Omit the images and return the remaining entries unchanged.

- - - - -

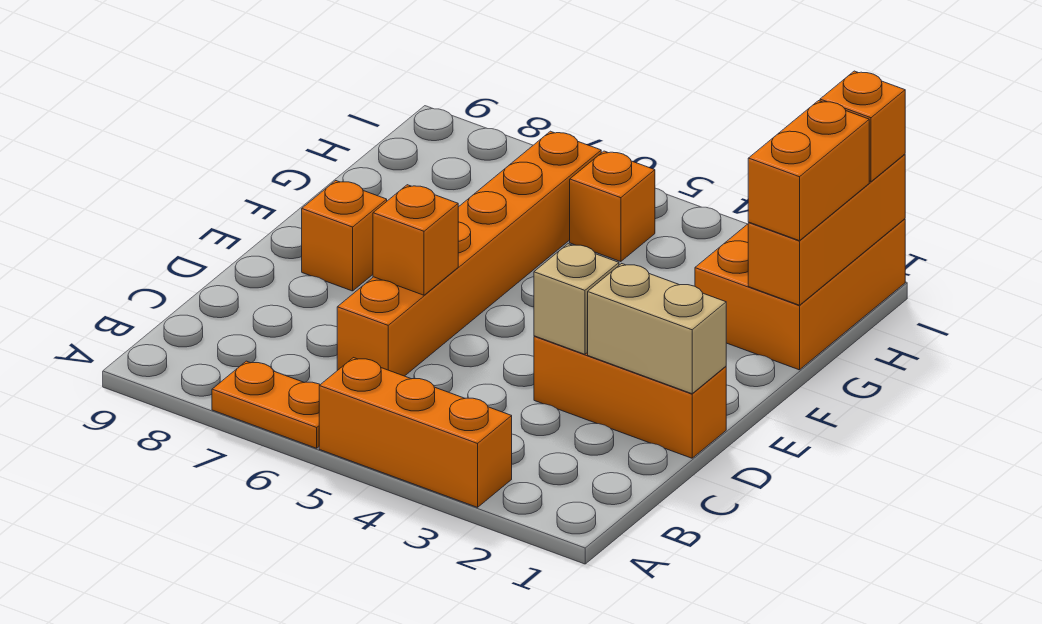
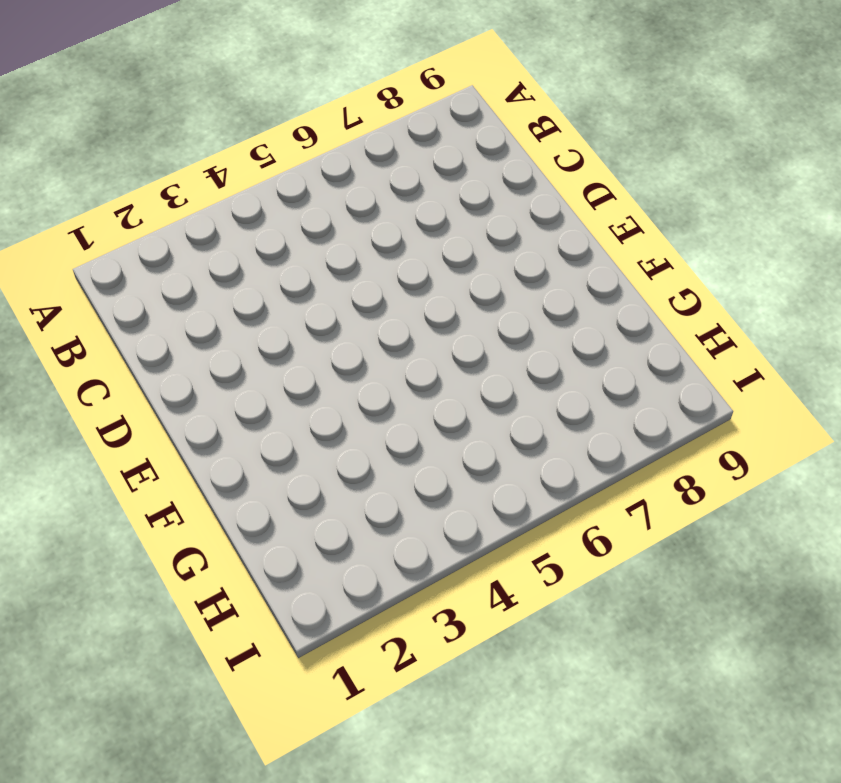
none -> orange brick A3:A5 level 1
none -> orange plate A6:A7 level 1
none -> orange brick C6:H6 level 1

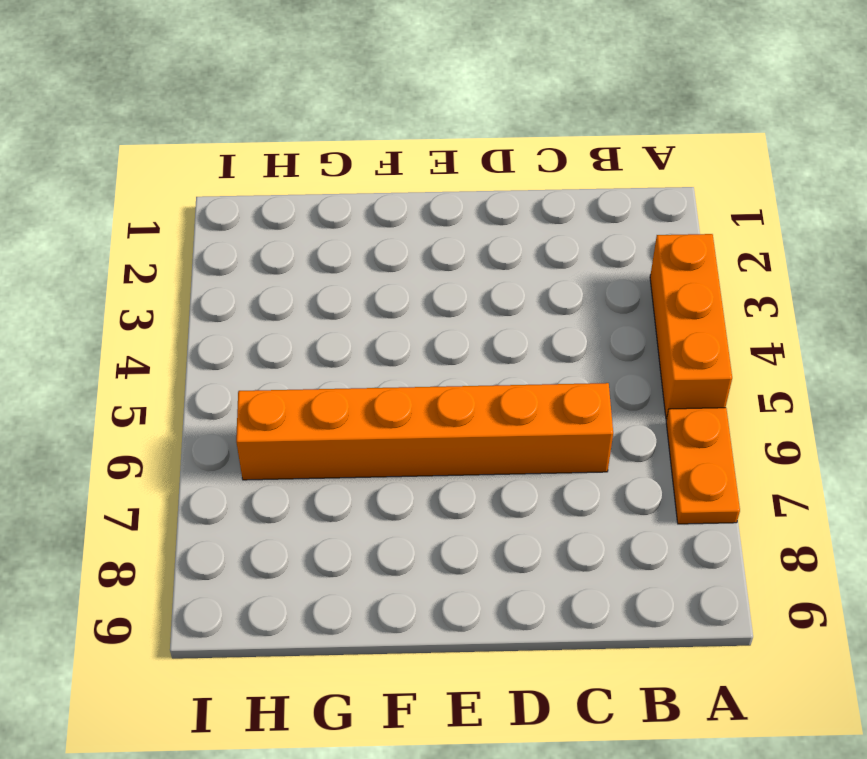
none -> orange brick D1:D3 level 1
none -> orange brick E8 level 1
none -> orange brick G1:I2 level 1

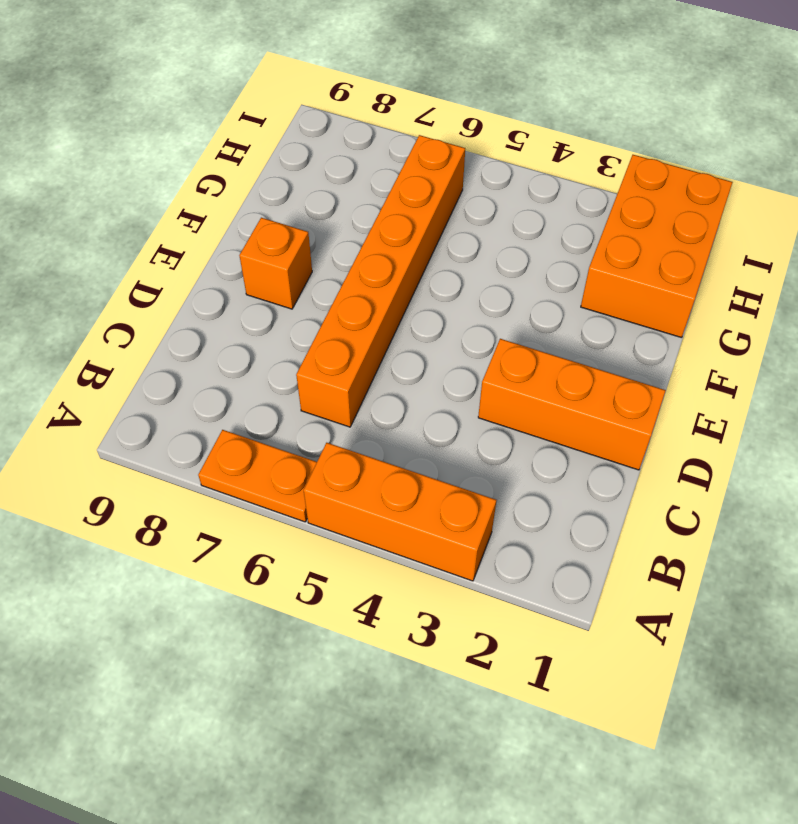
none -> orange brick H5 level 1
none -> tan brick D1:D2 level 2
none -> tan brick D3 level 2

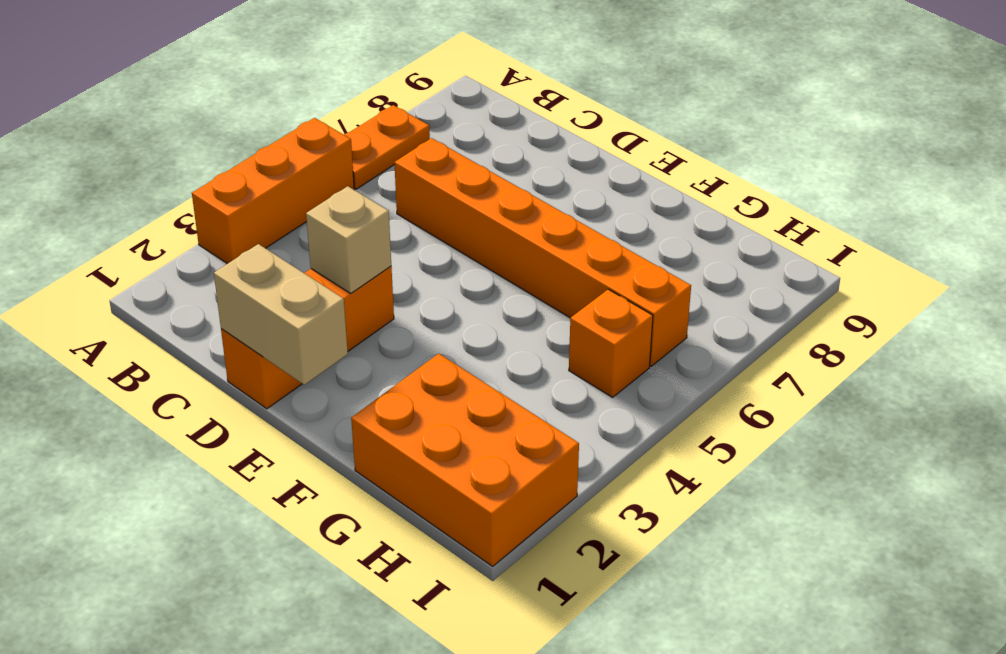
tan brick D1:E1 level 2 -> tan brick D1:D2 level 2
none -> orange brick E8 level 1
none -> orange brick D6 level 2
none -> orange brick G1:I1 level 2

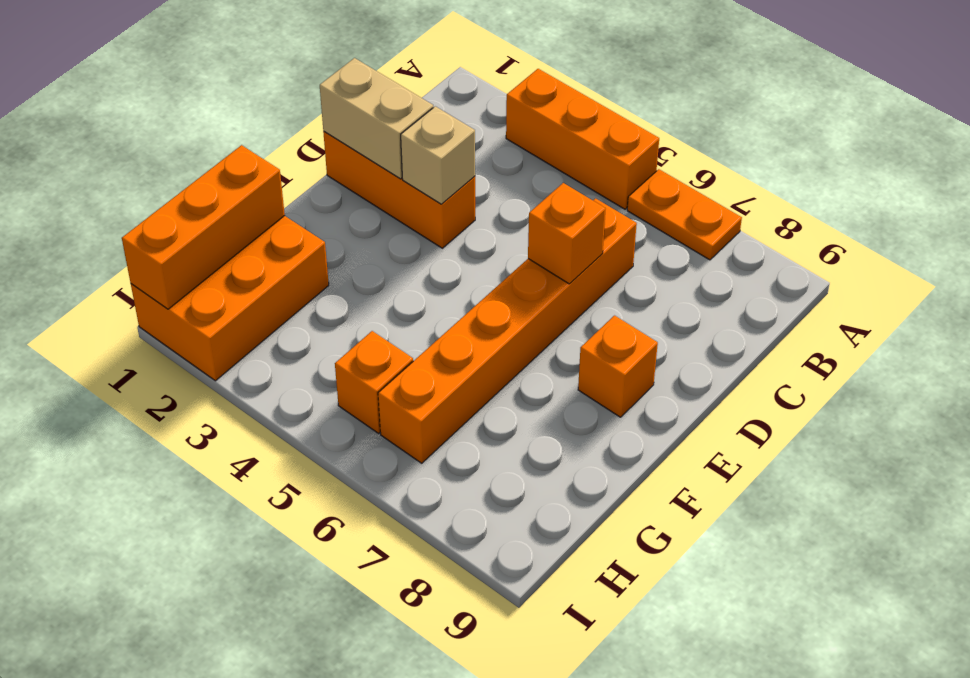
none -> orange brick G1:H1 level 3
none -> orange brick I1 level 3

- - - - -

» Finished task:
none -> orange brick A3:A5 level 1
none -> orange plate A6:A7 level 1
none -> orange brick C6:H6 level 1

none -> orange brick D1:D3 level 1
none -> orange brick E8 level 1
none -> orange brick G1:I2 level 1

none -> orange brick H5 level 1
none -> tan brick D1:D2 level 2
none -> tan brick D3 level 2

tan brick D1:E1 level 2 -> tan brick D1:D2 level 2
none -> orange brick E8 level 1
none -> orange brick D6 level 2
none -> orange brick G1:I1 level 2

none -> orange brick G1:H1 level 3
none -> orange brick I1 level 3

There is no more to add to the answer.